▸ Activity
Although the data below holds other lines too, output only those from the line with "brown glue stick [124,267,187,379]" up to and including the line with "none -> turquoise key [539,266,630,321]", exactly as they appear.

▸ Data extracts
*** Block opens ***

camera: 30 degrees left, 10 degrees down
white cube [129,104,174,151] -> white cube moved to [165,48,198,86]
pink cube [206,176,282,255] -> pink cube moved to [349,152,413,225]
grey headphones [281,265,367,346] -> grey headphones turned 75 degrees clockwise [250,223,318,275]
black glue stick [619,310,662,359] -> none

*** Block closes ***
*** Block opens ***

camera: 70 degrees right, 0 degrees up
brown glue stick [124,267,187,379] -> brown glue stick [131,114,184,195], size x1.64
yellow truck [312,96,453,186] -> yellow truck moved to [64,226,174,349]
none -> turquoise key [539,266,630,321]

*** Block closes ***

▸ Expected answer
brown glue stick [124,267,187,379] -> brown glue stick [131,114,184,195], size x1.64
yellow truck [312,96,453,186] -> yellow truck moved to [64,226,174,349]
none -> turquoise key [539,266,630,321]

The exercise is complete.